◆ Supplied material ◆
============

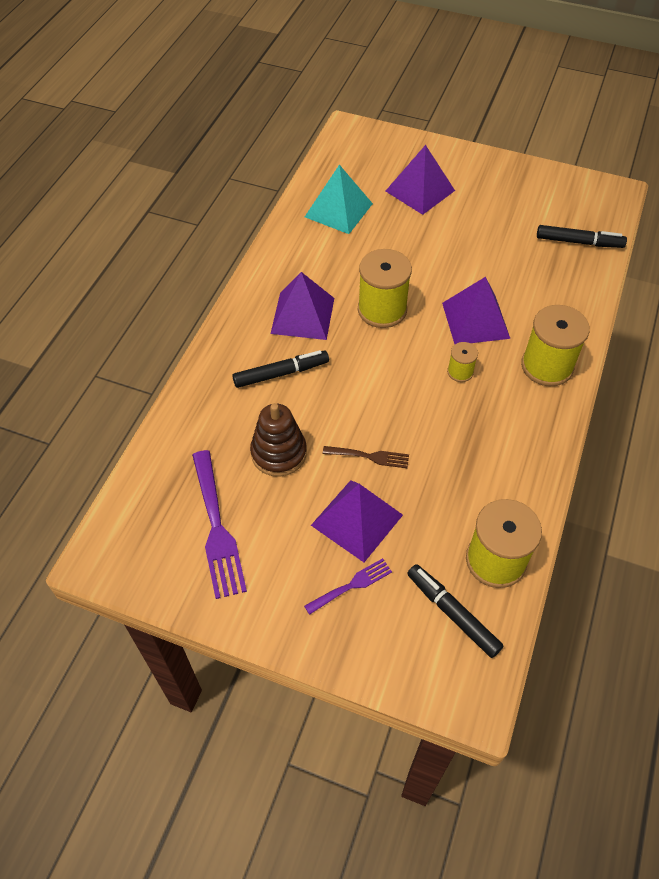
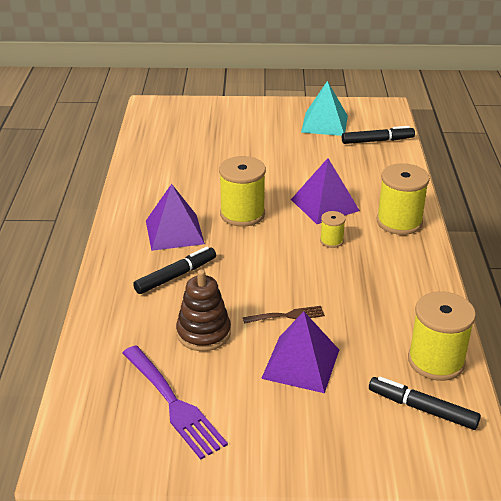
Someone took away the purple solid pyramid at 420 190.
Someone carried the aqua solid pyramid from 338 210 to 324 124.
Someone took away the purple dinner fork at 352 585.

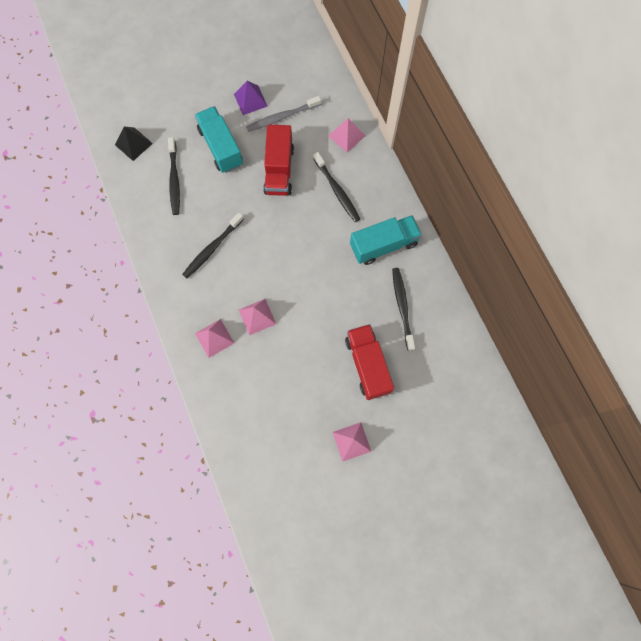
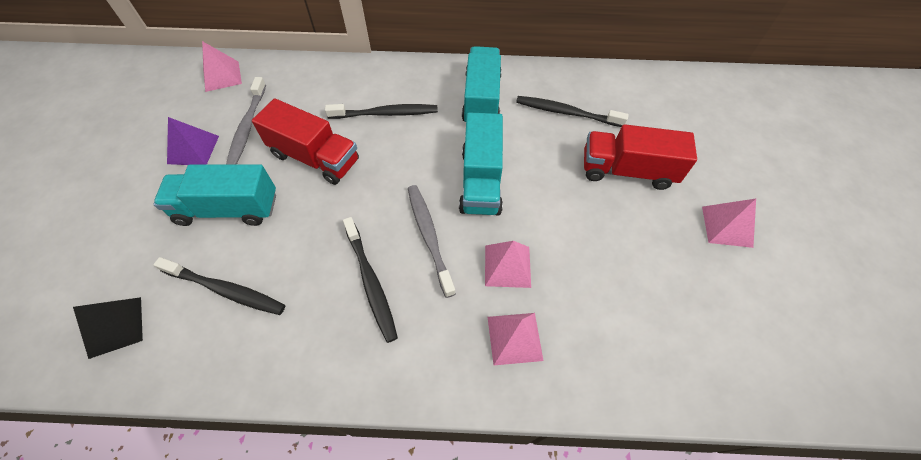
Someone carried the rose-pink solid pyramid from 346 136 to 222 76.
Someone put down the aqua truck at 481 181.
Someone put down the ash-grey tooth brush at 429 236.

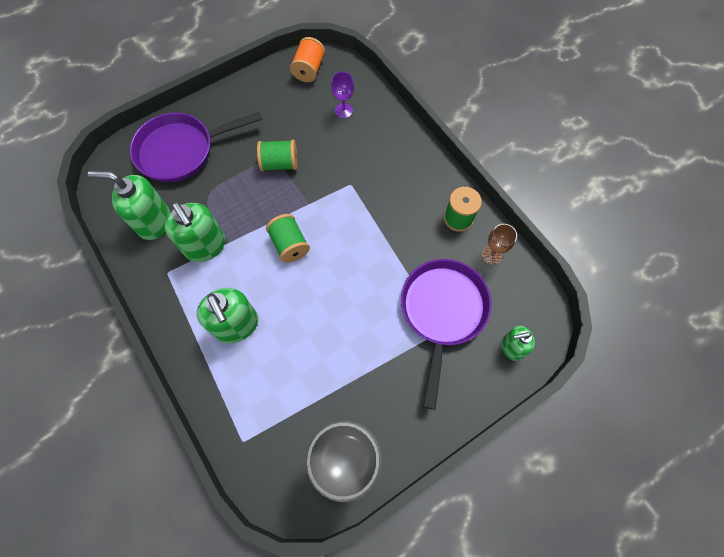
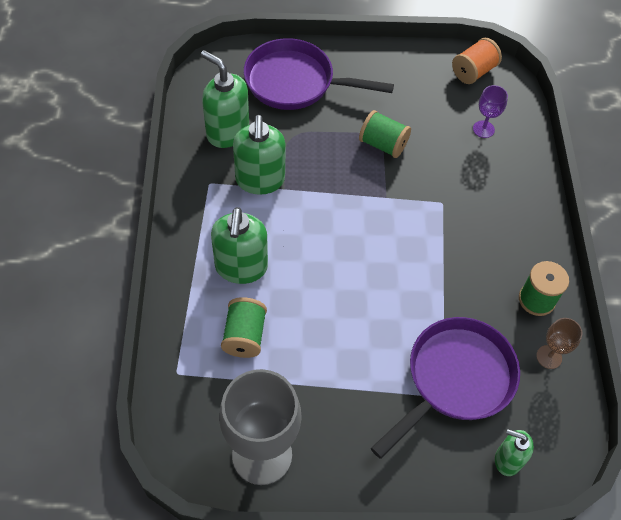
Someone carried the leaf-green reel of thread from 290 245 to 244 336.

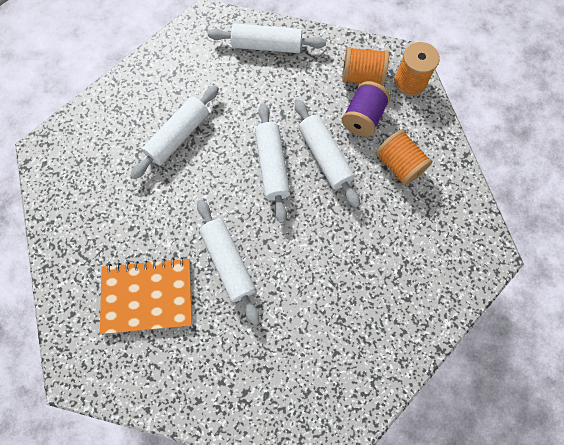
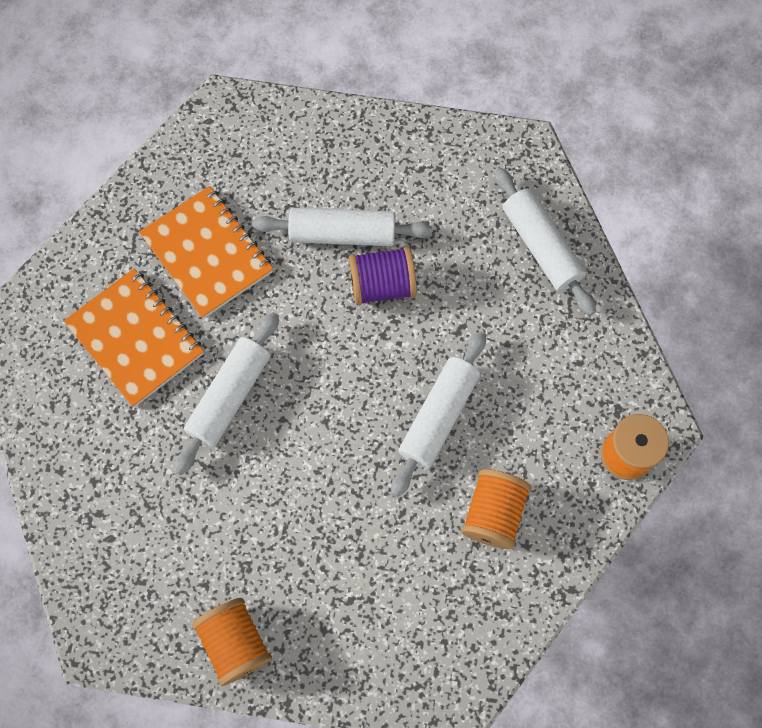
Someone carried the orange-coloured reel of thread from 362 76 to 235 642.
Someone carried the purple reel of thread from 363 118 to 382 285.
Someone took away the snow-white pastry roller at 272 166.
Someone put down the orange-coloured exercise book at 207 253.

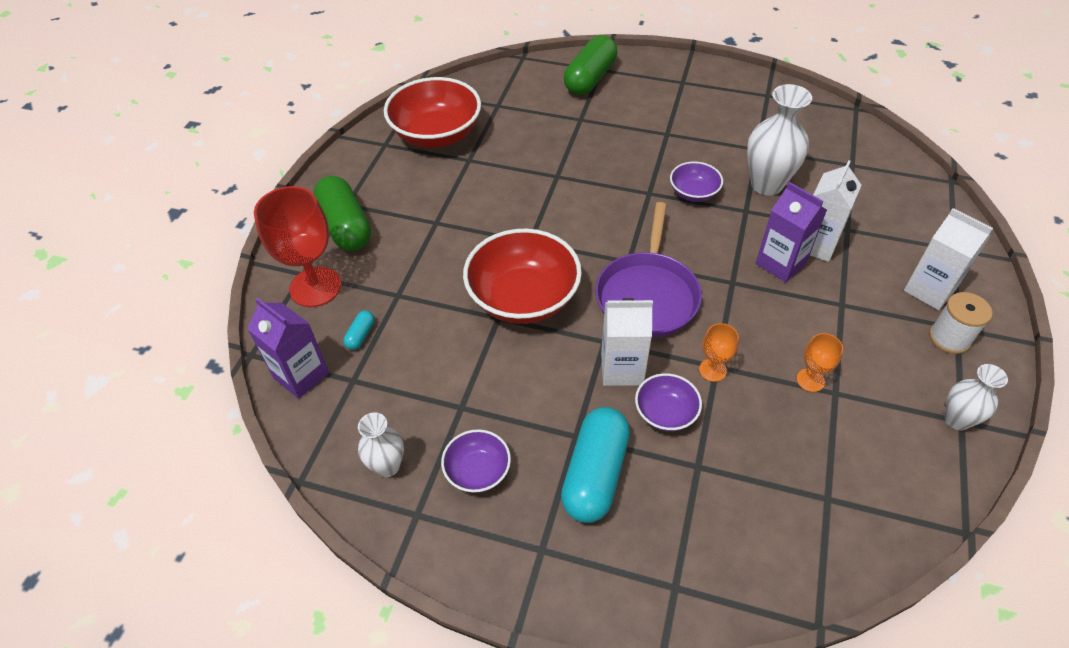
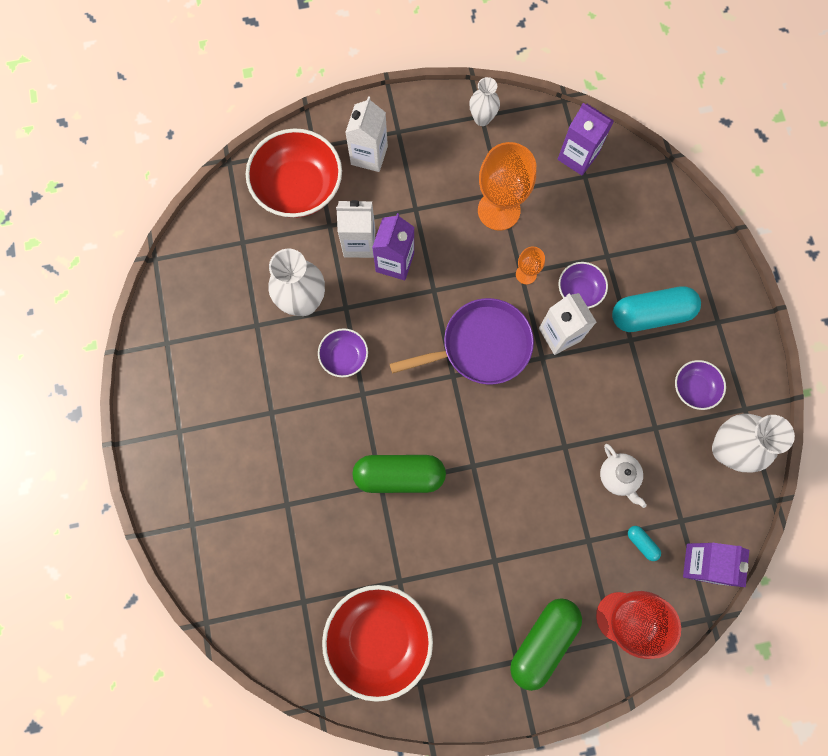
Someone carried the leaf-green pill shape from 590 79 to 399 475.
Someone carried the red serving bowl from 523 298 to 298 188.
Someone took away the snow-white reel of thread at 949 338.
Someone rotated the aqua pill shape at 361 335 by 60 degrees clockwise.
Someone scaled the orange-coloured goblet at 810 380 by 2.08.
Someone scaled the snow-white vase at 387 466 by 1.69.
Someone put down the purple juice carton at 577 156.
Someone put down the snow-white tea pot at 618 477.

============

◆ Prompt ◆
Would you please retype all the data exactly? Leave out whatever pictures it holds.

◆ Task response ◆
Someone took away the purple solid pyramid at 420 190.
Someone carried the aqua solid pyramid from 338 210 to 324 124.
Someone took away the purple dinner fork at 352 585.

Someone carried the rose-pink solid pyramid from 346 136 to 222 76.
Someone put down the aqua truck at 481 181.
Someone put down the ash-grey tooth brush at 429 236.

Someone carried the leaf-green reel of thread from 290 245 to 244 336.

Someone carried the orange-coloured reel of thread from 362 76 to 235 642.
Someone carried the purple reel of thread from 363 118 to 382 285.
Someone took away the snow-white pastry roller at 272 166.
Someone put down the orange-coloured exercise book at 207 253.

Someone carried the leaf-green pill shape from 590 79 to 399 475.
Someone carried the red serving bowl from 523 298 to 298 188.
Someone took away the snow-white reel of thread at 949 338.
Someone rotated the aqua pill shape at 361 335 by 60 degrees clockwise.
Someone scaled the orange-coloured goblet at 810 380 by 2.08.
Someone scaled the snow-white vase at 387 466 by 1.69.
Someone put down the purple juice carton at 577 156.
Someone put down the snow-white tea pot at 618 477.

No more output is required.